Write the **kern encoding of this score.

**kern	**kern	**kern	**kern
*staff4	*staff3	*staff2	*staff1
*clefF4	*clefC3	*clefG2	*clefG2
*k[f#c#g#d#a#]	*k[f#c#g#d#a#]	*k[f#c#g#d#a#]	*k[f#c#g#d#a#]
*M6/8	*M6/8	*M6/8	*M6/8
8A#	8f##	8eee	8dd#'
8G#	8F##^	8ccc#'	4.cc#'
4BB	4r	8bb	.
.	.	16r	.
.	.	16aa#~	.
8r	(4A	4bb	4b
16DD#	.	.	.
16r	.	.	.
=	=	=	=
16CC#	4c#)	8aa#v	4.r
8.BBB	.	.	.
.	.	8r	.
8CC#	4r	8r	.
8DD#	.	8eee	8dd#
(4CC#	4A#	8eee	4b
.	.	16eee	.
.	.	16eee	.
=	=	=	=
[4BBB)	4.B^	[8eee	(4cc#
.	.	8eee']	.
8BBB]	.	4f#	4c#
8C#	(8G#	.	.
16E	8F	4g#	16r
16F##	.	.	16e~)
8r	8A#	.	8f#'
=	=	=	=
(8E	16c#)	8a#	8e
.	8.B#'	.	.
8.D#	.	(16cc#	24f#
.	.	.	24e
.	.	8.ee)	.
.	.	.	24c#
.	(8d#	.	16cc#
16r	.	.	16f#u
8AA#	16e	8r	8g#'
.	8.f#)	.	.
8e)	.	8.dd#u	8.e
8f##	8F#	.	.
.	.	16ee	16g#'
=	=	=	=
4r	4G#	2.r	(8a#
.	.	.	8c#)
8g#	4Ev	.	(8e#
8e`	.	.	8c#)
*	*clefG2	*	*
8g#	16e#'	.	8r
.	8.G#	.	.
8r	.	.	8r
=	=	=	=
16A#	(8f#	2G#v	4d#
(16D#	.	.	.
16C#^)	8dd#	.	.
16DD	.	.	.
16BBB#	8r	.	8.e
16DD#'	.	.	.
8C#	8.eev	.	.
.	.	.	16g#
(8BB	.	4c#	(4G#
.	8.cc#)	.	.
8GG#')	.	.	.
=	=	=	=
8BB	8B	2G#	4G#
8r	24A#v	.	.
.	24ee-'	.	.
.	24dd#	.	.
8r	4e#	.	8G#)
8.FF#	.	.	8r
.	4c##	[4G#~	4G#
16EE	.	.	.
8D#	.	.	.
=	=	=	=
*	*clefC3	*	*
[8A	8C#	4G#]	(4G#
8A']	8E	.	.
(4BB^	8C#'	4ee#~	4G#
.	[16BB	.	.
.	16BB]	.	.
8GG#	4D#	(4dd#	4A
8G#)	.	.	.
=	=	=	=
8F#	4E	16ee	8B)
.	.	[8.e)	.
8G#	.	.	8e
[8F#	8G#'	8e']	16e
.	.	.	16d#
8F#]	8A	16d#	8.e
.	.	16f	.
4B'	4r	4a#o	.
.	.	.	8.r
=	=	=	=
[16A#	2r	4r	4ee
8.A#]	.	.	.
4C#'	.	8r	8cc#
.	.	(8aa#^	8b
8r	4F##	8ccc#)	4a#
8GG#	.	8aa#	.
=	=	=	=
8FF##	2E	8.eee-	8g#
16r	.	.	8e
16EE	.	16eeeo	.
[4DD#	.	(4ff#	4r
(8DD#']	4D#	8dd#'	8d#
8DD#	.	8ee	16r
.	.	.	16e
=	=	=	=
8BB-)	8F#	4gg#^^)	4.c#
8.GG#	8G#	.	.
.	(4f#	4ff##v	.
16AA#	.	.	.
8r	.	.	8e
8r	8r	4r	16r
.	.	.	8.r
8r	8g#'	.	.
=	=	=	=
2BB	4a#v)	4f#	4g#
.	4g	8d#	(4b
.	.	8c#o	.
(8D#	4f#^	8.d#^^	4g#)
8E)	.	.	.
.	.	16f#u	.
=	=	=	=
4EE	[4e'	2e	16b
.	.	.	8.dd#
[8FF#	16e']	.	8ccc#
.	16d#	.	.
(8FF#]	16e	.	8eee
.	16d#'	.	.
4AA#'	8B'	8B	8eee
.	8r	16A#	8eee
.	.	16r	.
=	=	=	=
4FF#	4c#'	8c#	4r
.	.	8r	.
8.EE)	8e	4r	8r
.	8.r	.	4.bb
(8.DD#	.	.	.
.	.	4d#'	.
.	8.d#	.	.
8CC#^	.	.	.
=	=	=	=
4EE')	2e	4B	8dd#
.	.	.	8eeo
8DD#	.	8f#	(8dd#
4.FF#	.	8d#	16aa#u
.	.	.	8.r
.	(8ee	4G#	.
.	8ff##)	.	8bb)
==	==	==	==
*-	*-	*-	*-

WHAT IS EXPECTED:
Pull out every line of the rows above that contains the string "kern".

ANSWER FOR THE TASK:
Write the **kern encoding of this score.
**kern	**kern	**kern	**kern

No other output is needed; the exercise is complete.